(Coordinate-based object records)
··········
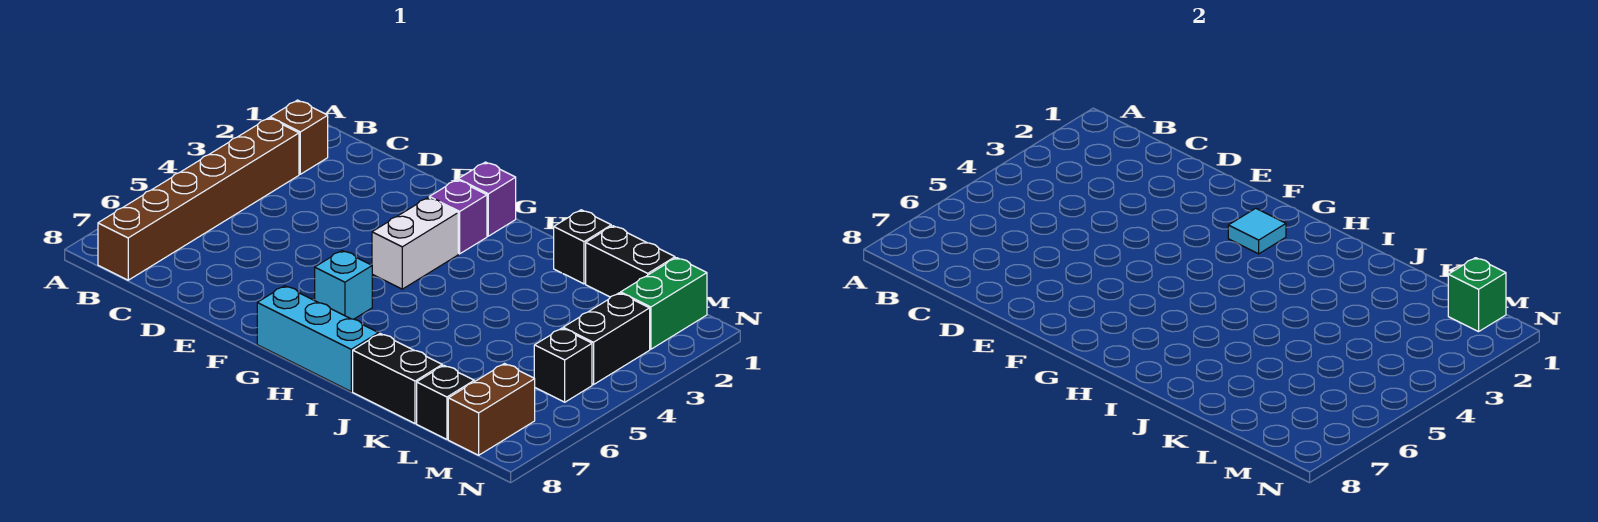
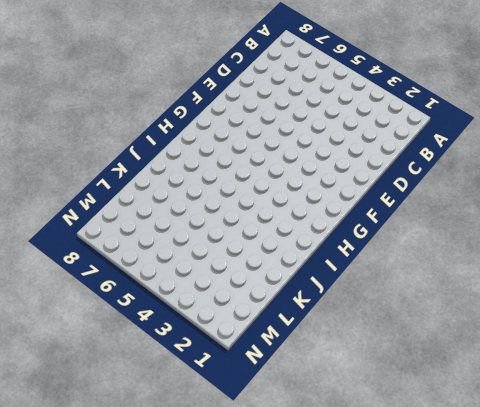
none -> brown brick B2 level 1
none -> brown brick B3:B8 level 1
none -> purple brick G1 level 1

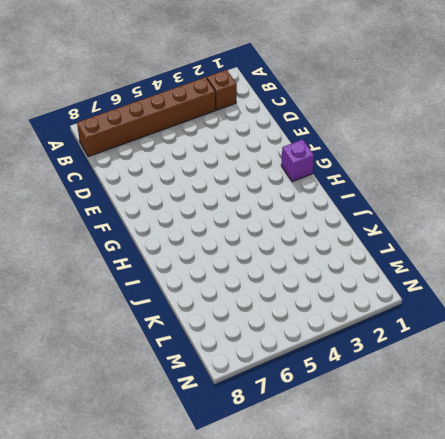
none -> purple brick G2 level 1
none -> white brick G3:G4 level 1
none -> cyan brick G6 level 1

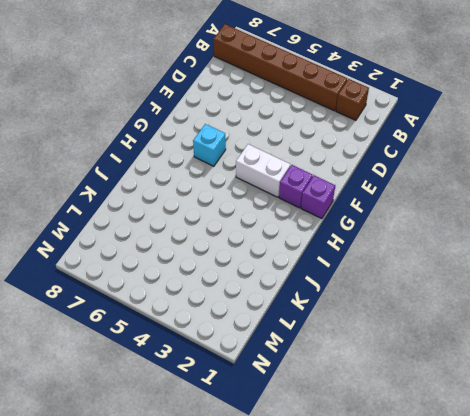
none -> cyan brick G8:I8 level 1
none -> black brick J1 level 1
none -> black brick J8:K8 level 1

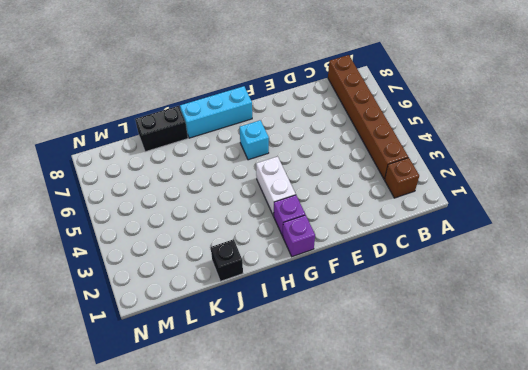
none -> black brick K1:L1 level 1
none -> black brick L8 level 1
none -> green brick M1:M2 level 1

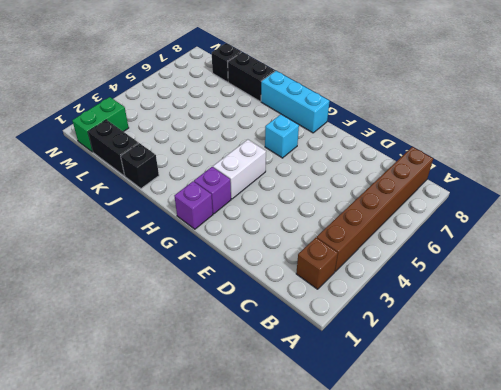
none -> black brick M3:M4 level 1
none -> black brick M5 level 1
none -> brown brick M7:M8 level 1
··········
*Aim of the task*
Return the records above exactly, without the pictures.

*Written response*
none -> brown brick B2 level 1
none -> brown brick B3:B8 level 1
none -> purple brick G1 level 1

none -> purple brick G2 level 1
none -> white brick G3:G4 level 1
none -> cyan brick G6 level 1

none -> cyan brick G8:I8 level 1
none -> black brick J1 level 1
none -> black brick J8:K8 level 1

none -> black brick K1:L1 level 1
none -> black brick L8 level 1
none -> green brick M1:M2 level 1

none -> black brick M3:M4 level 1
none -> black brick M5 level 1
none -> brown brick M7:M8 level 1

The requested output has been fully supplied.